What is required -> Examine the records below and count how many lines contain the string "AGND". Give only the number.

Input material ->
Segment Open

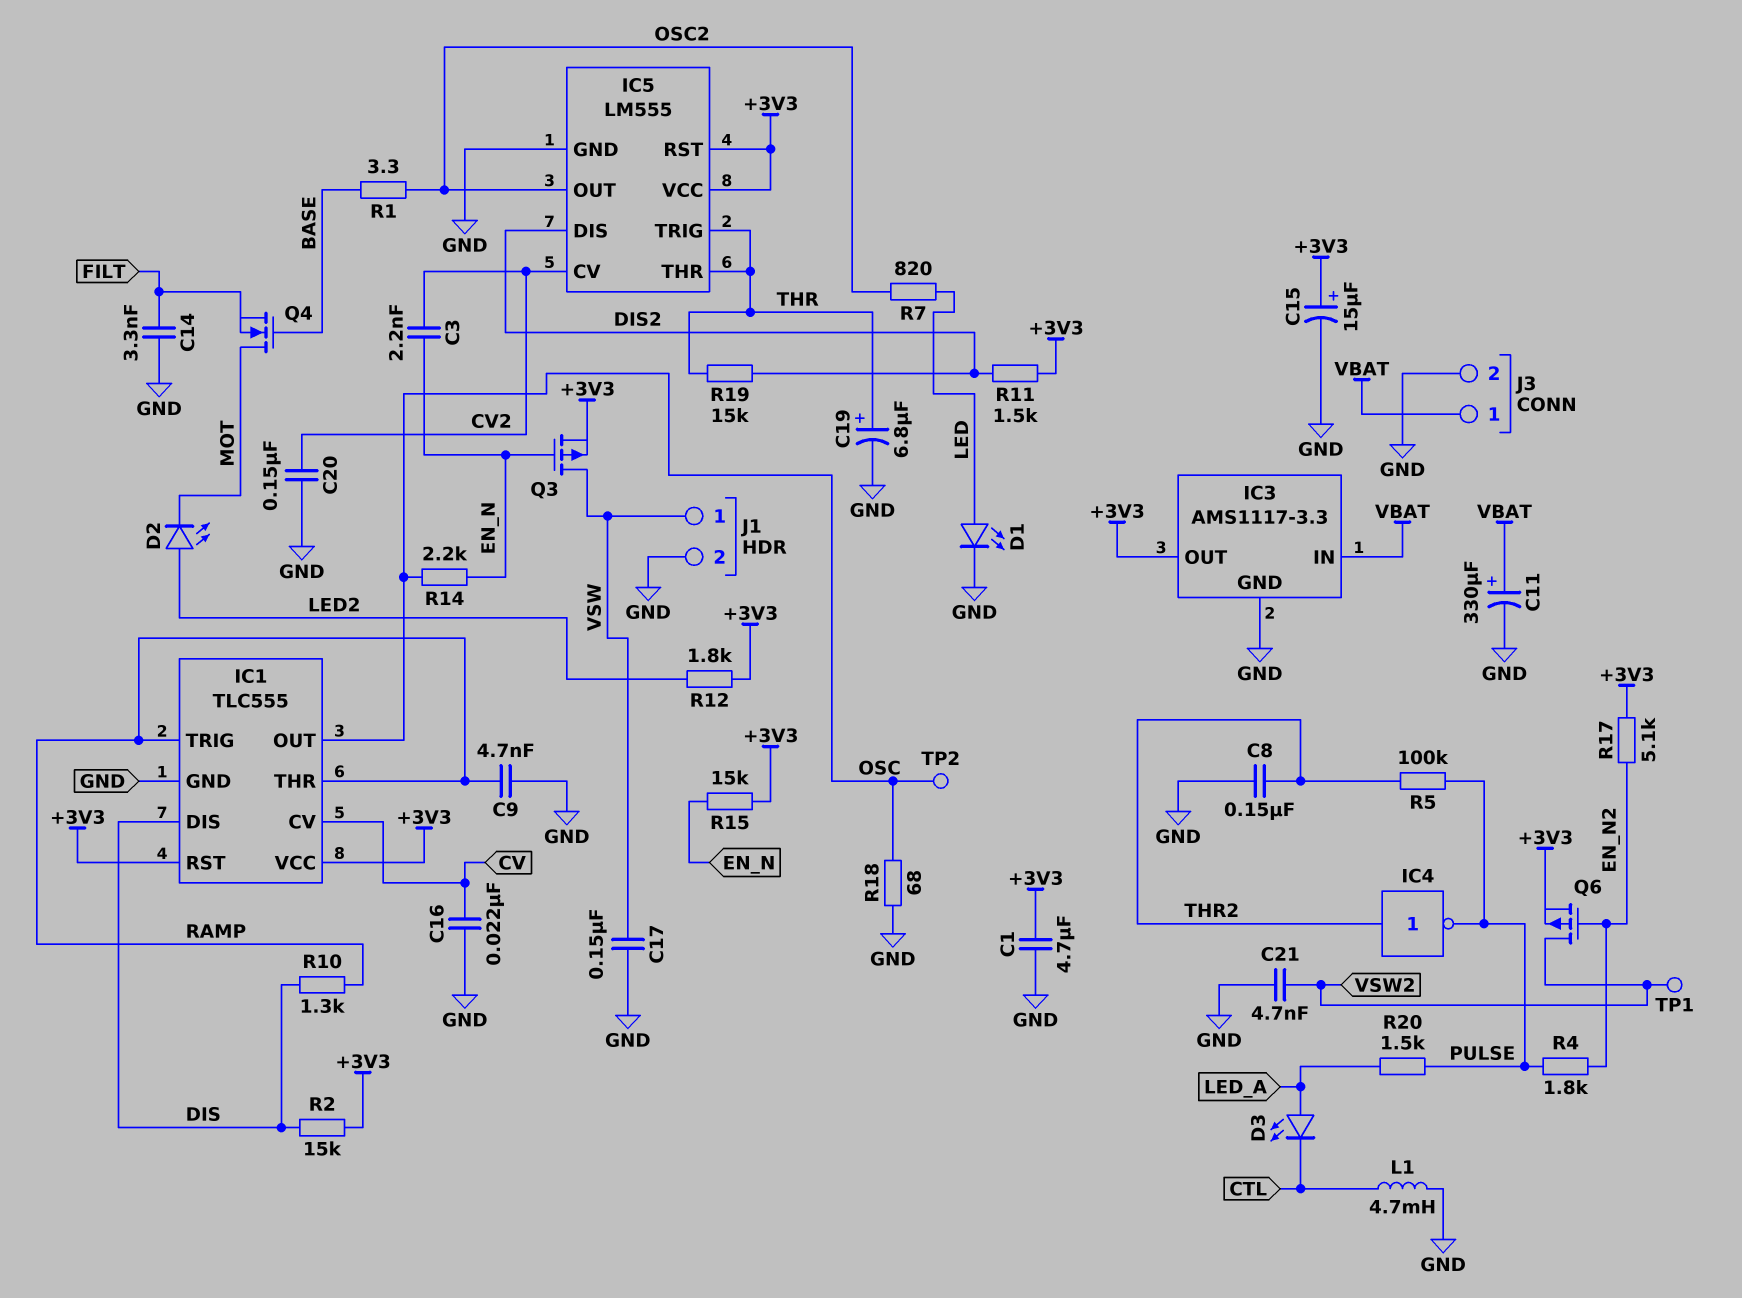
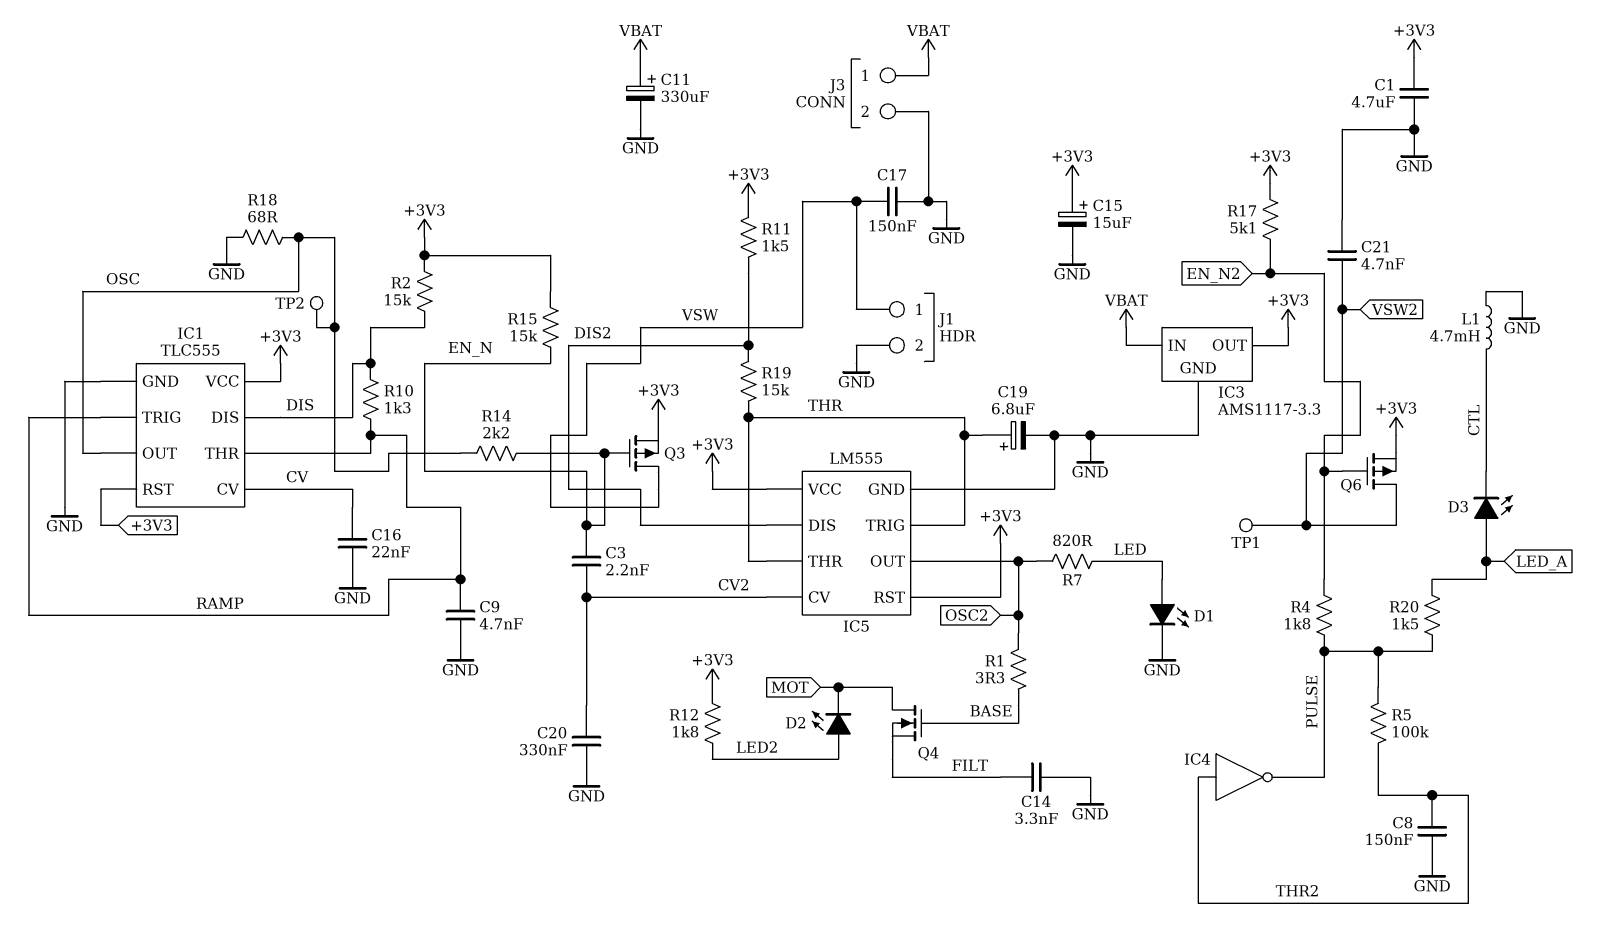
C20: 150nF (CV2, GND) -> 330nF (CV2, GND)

Segment Closed
Segment Open

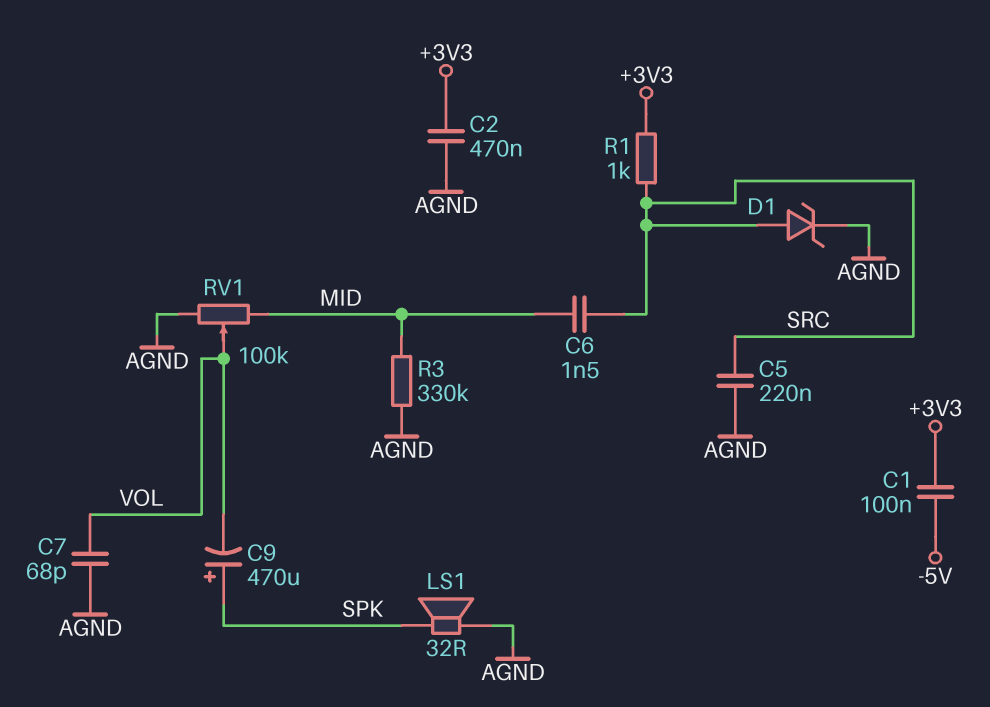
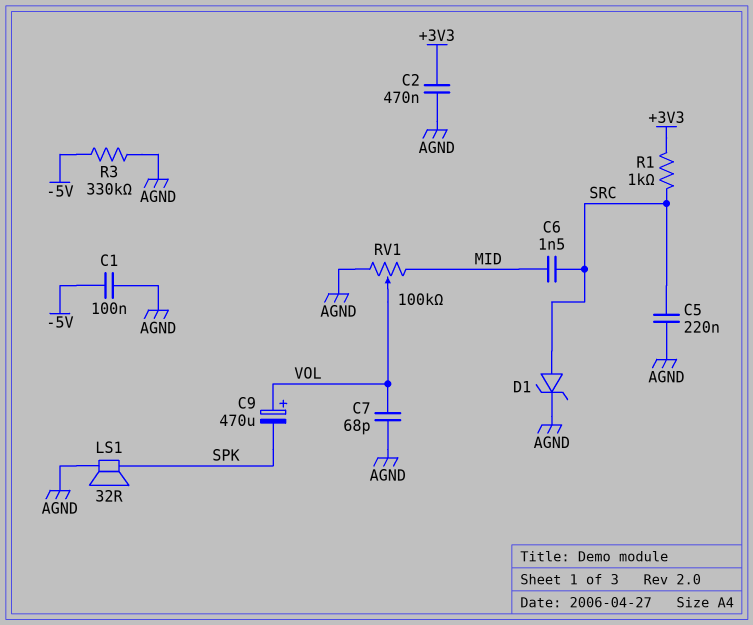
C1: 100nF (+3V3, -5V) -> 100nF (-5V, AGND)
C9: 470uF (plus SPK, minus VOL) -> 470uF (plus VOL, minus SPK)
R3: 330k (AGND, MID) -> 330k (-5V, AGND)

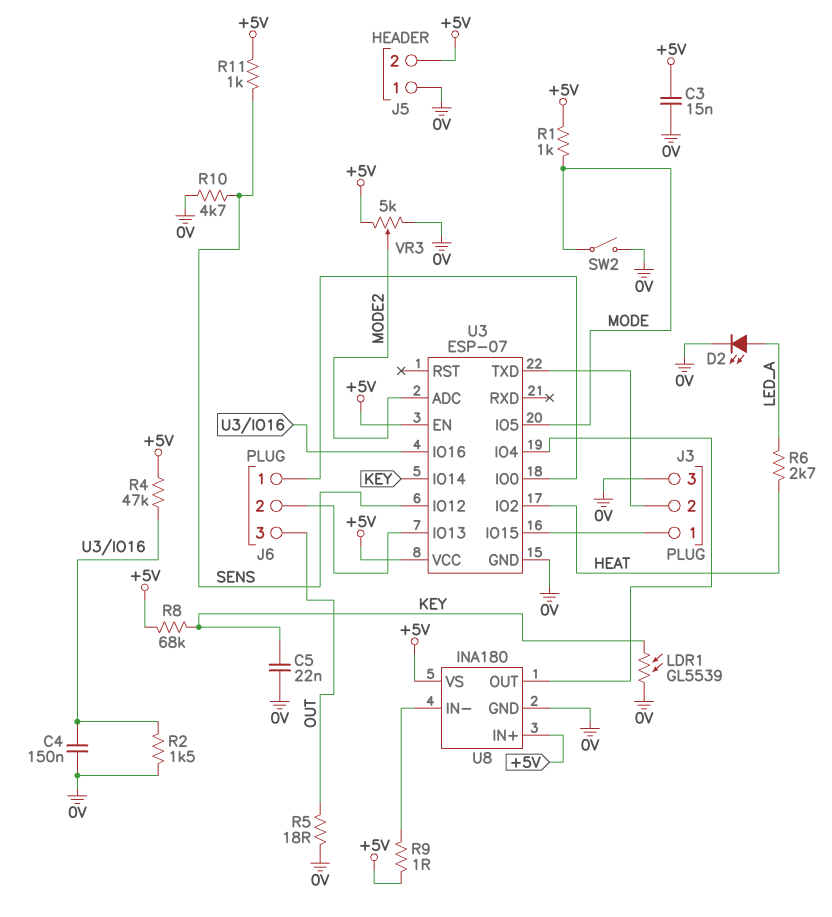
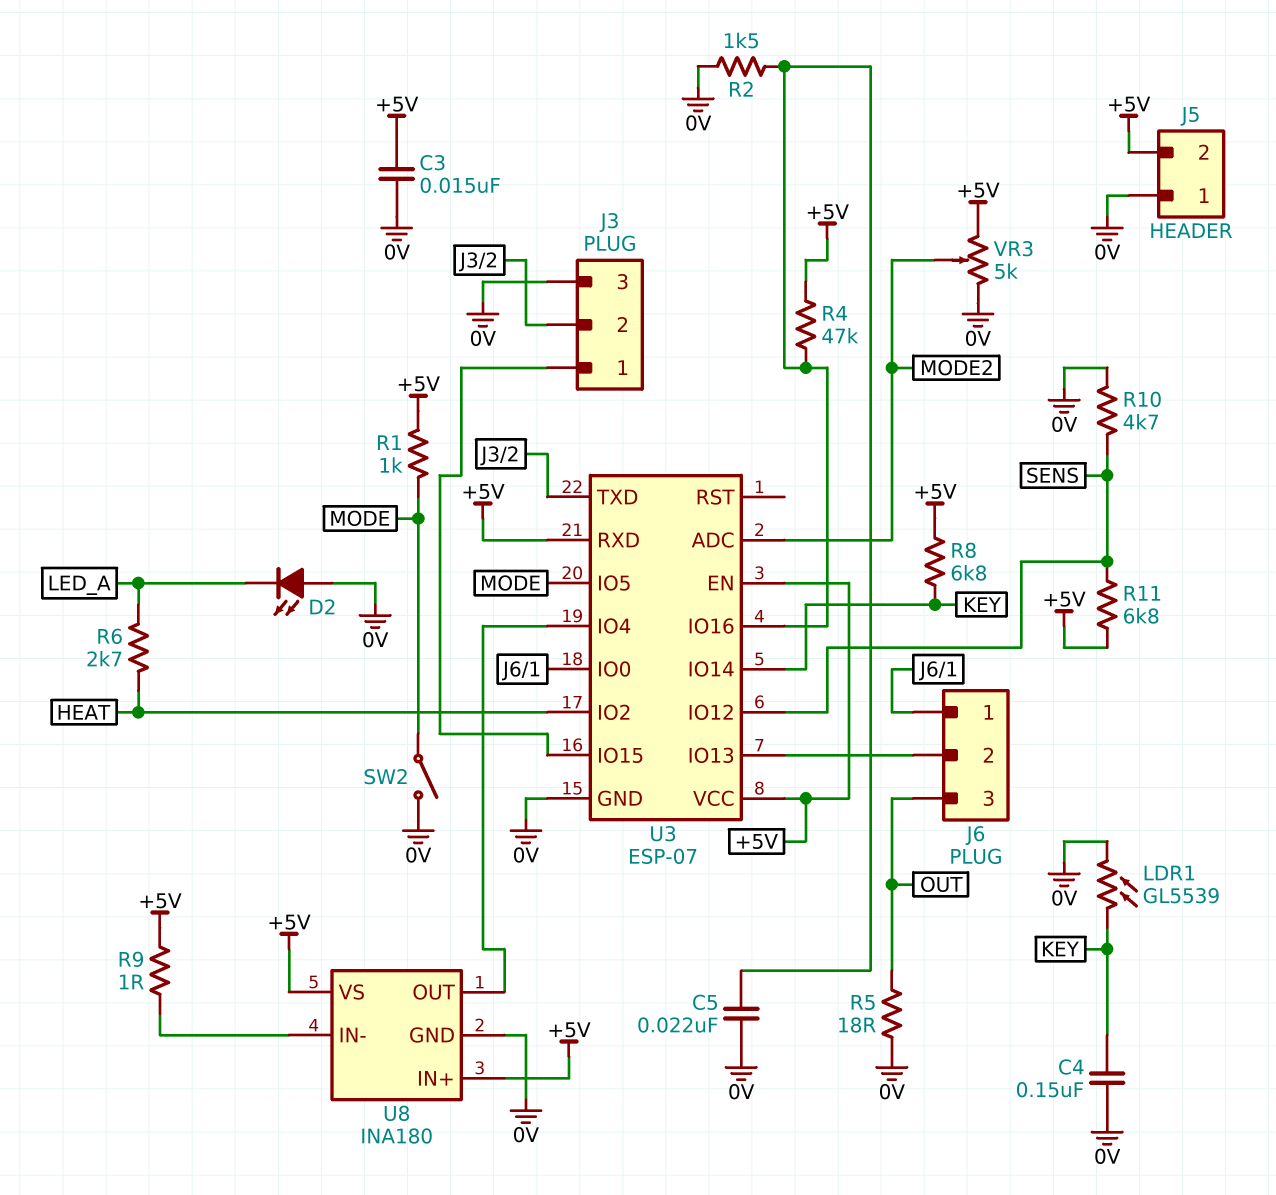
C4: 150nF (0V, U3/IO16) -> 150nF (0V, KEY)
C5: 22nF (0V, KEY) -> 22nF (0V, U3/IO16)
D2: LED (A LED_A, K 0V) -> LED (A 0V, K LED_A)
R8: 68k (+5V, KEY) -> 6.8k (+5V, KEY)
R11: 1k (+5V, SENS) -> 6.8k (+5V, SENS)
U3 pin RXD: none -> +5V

Segment Closed

Task solution -> 2